● Aim of the task: For the entries below, copy exactly the line that contains "(576, 206) = (441, 89): pink" through the line that contains "(311, 635) = (194, 329): none", both ends included, and exclude all pictures.

-------- Material for this task --------

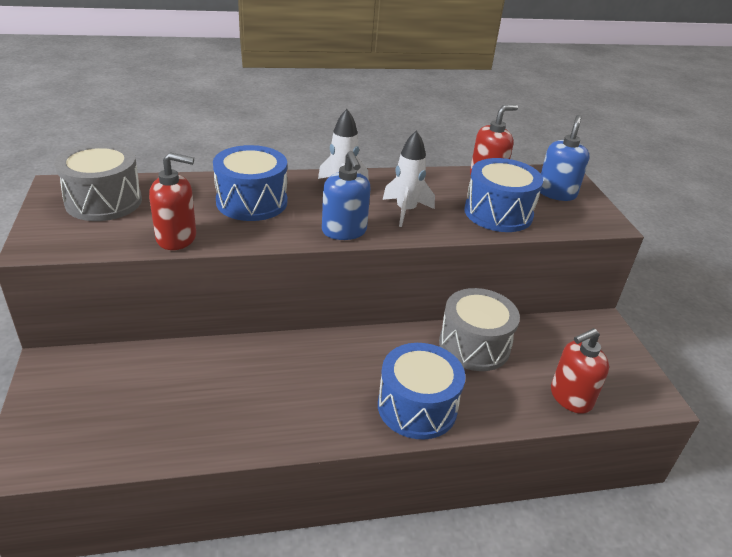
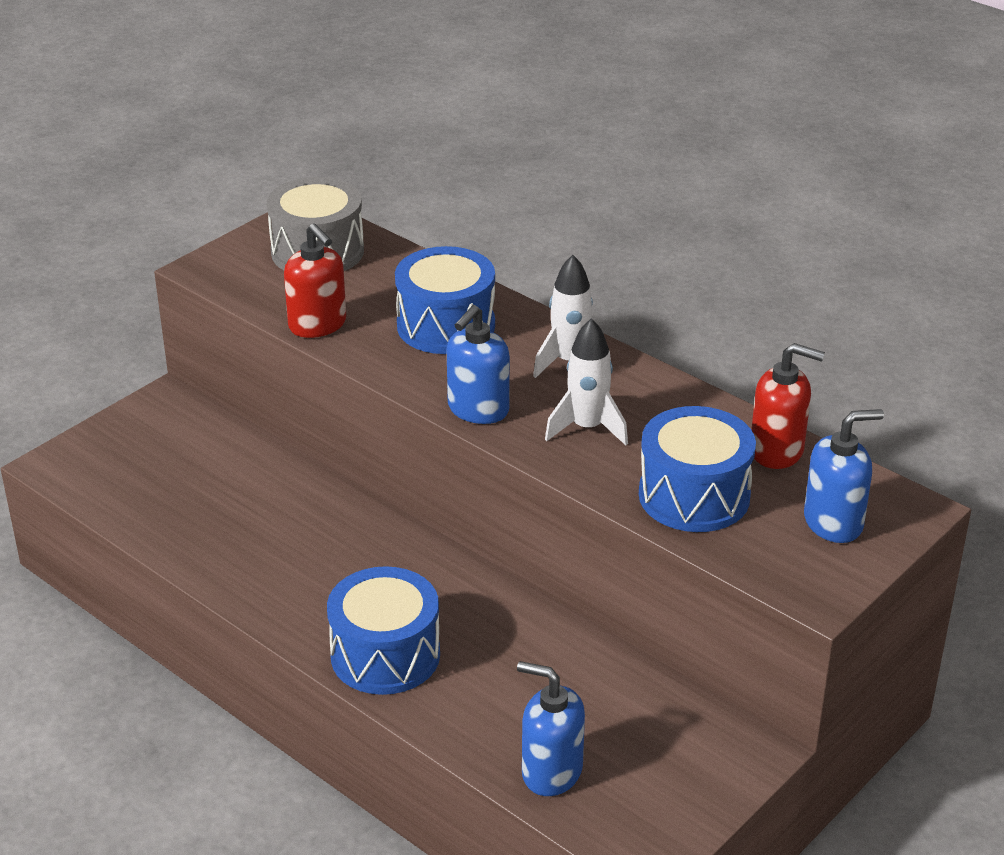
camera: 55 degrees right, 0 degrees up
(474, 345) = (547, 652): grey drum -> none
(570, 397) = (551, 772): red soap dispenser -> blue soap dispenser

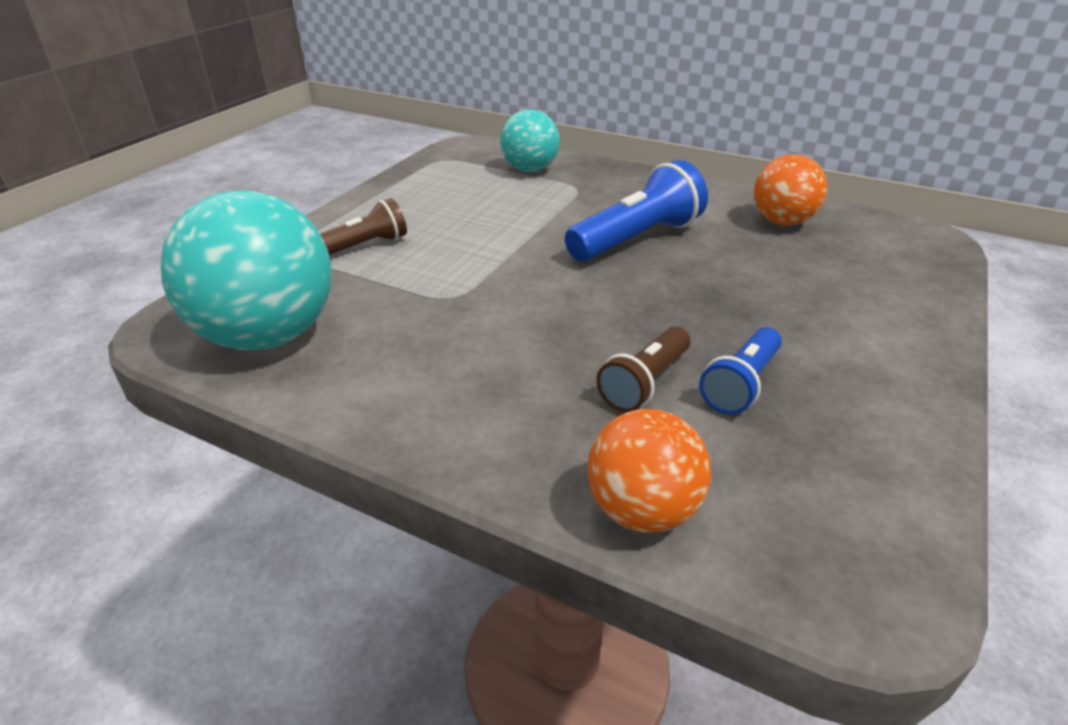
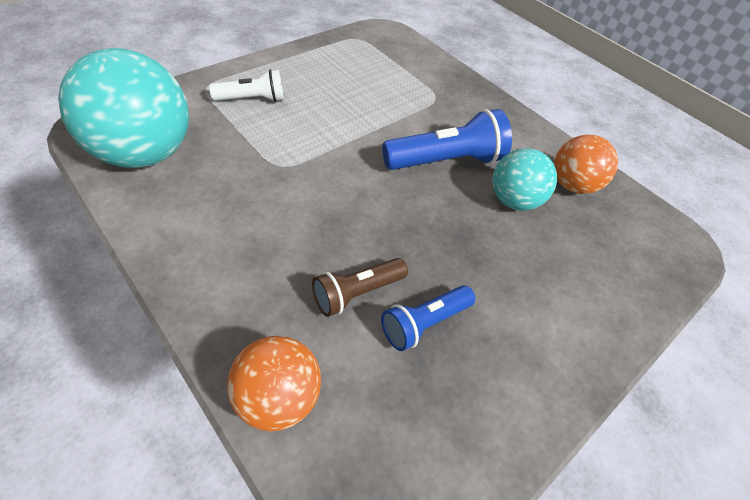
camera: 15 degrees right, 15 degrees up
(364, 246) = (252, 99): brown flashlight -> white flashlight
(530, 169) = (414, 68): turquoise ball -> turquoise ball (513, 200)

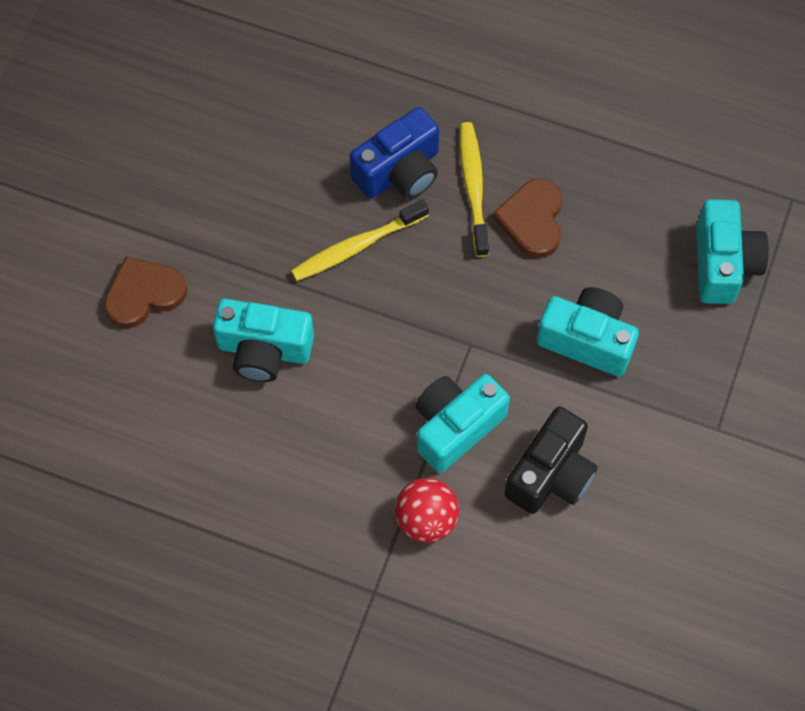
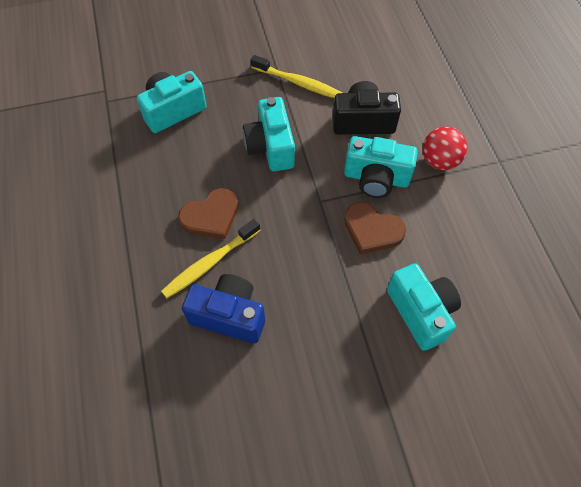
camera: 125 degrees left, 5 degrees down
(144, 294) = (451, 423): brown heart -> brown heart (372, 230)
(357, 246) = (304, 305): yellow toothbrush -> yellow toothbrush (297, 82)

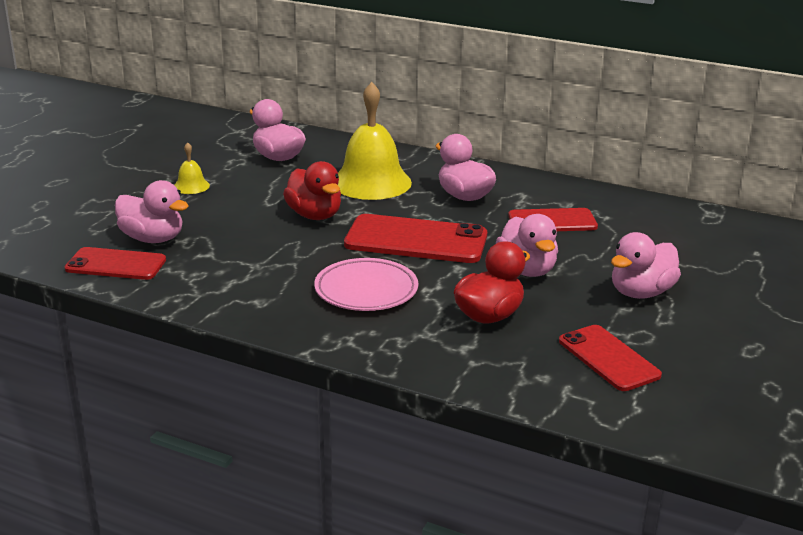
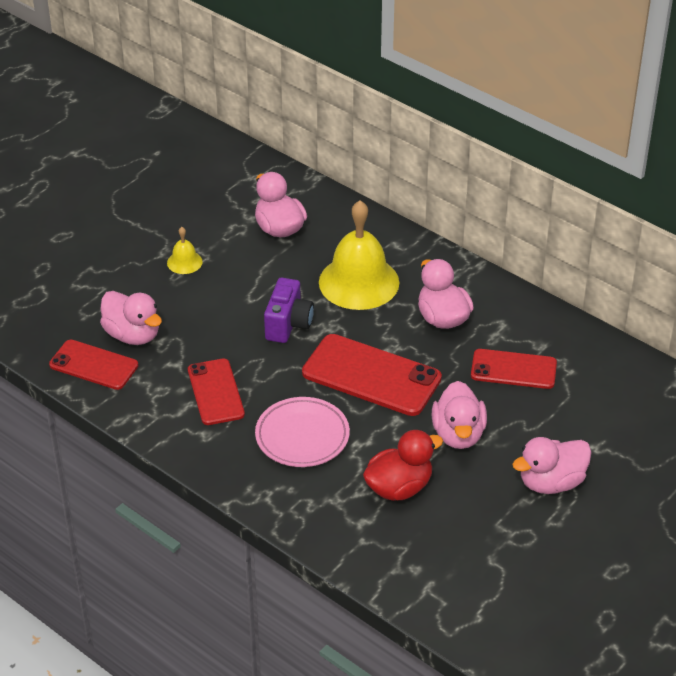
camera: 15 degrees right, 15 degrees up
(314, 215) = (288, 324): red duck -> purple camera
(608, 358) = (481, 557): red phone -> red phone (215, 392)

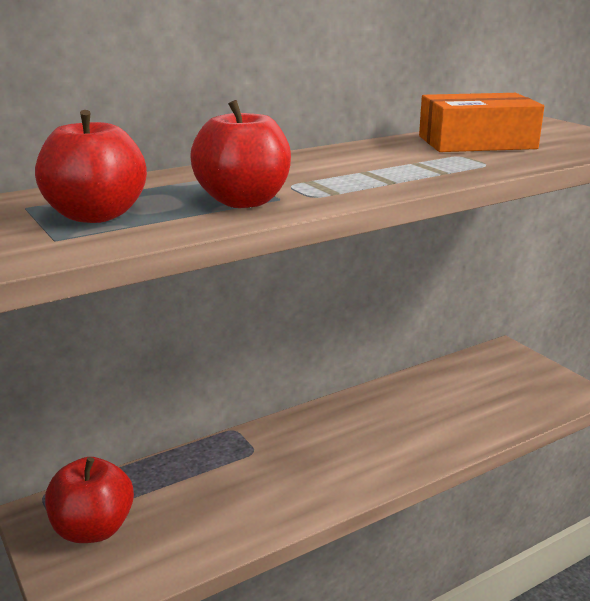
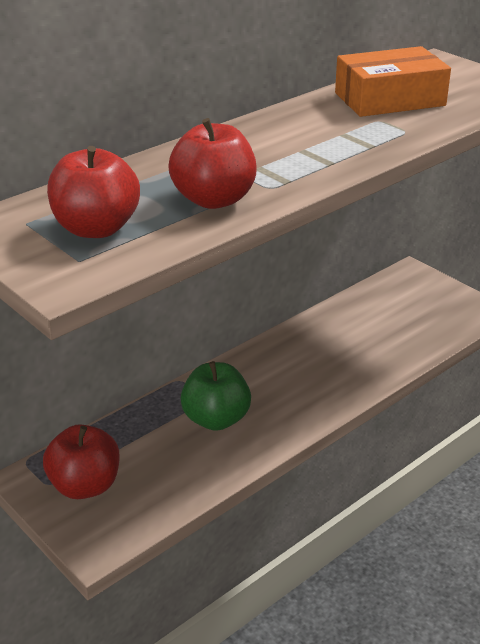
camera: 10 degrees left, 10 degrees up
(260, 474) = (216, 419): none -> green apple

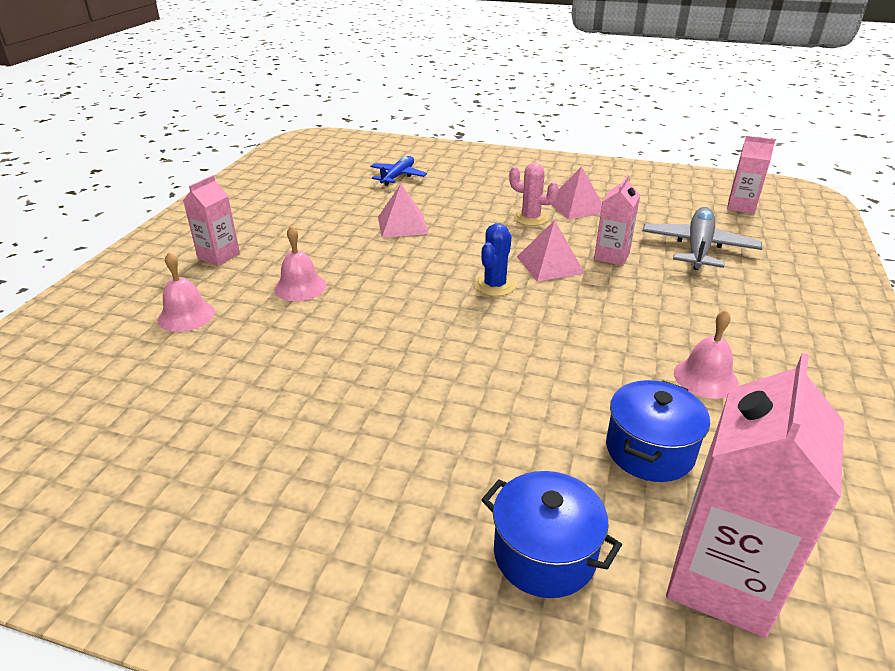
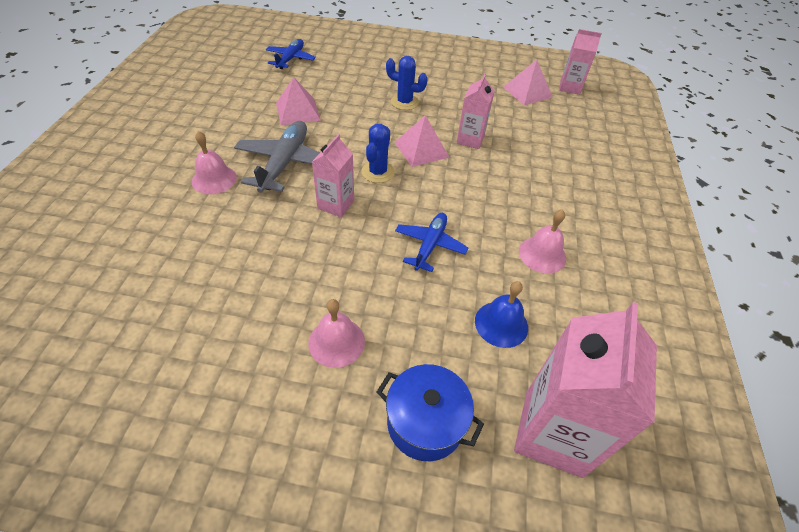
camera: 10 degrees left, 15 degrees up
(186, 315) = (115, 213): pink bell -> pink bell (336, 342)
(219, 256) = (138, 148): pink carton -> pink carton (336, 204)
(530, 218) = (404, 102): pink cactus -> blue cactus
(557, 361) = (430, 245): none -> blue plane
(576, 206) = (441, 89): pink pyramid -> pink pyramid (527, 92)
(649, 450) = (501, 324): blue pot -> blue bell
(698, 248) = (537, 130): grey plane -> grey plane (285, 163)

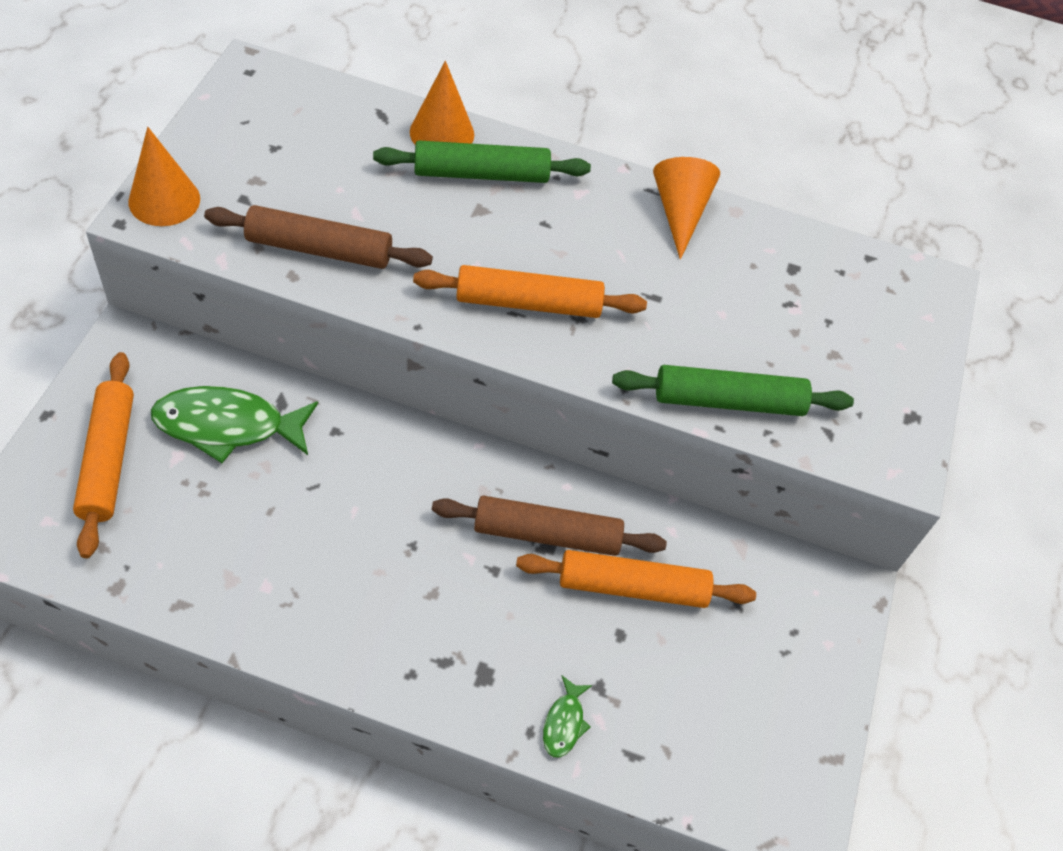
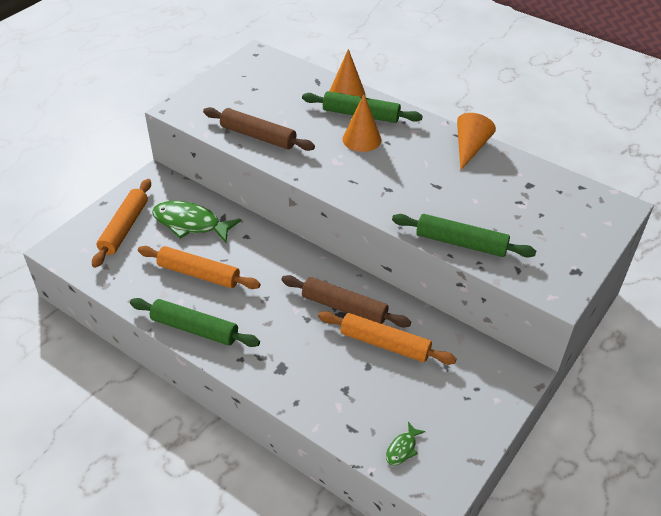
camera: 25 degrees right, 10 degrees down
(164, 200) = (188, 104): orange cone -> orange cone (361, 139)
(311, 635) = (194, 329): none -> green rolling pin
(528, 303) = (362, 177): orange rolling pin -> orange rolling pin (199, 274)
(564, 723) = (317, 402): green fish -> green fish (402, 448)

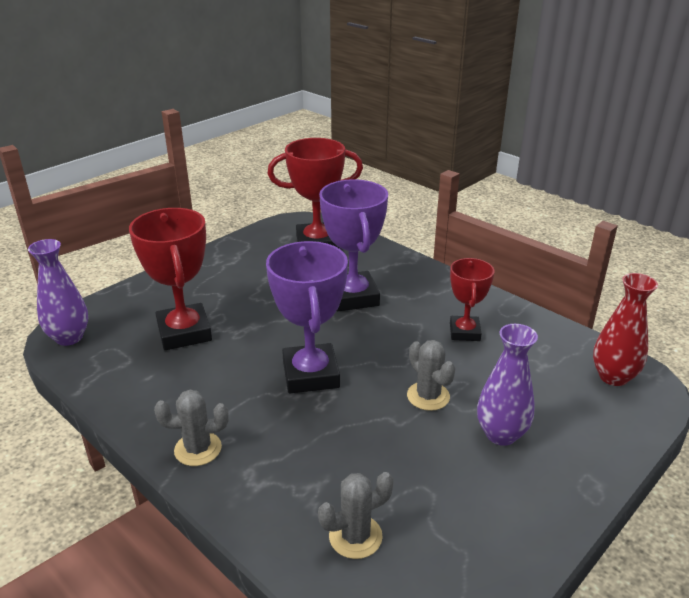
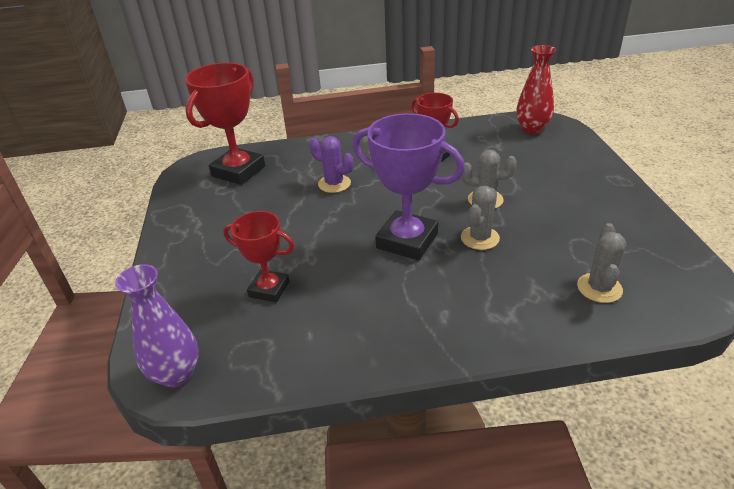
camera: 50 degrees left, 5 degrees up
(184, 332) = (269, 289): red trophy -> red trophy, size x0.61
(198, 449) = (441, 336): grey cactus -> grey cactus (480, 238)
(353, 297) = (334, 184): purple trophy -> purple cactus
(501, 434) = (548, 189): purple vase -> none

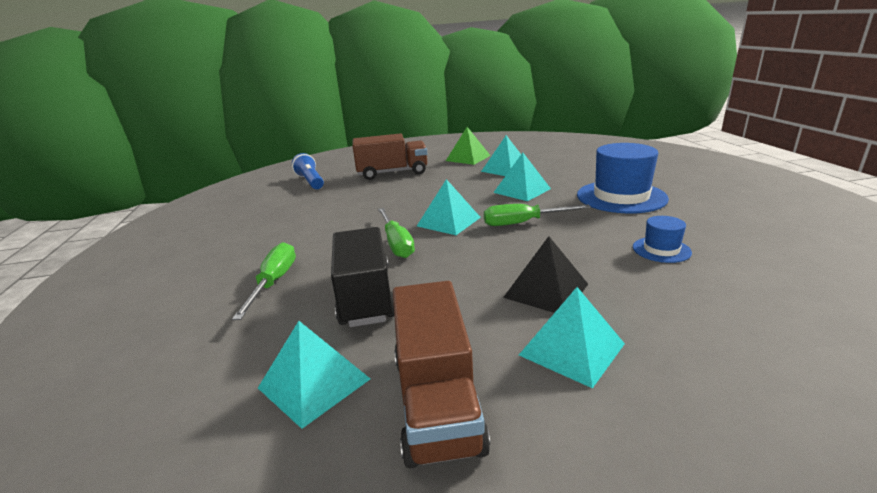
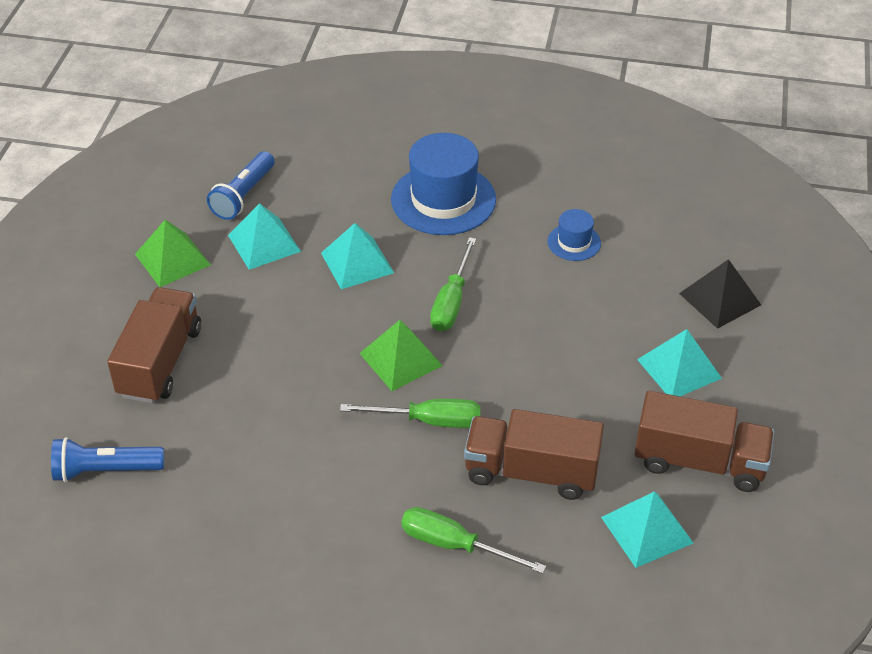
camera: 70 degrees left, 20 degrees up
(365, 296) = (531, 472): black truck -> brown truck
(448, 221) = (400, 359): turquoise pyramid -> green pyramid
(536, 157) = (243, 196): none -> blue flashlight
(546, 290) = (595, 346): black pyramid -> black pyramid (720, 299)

--------

● Reply to the task:
(576, 206) = (441, 89): pink pyramid -> pink pyramid (527, 92)
(649, 450) = (501, 324): blue pot -> blue bell
(698, 248) = (537, 130): grey plane -> grey plane (285, 163)

camera: 25 degrees right, 10 degrees down
(164, 200) = (188, 104): orange cone -> orange cone (361, 139)
(311, 635) = (194, 329): none -> green rolling pin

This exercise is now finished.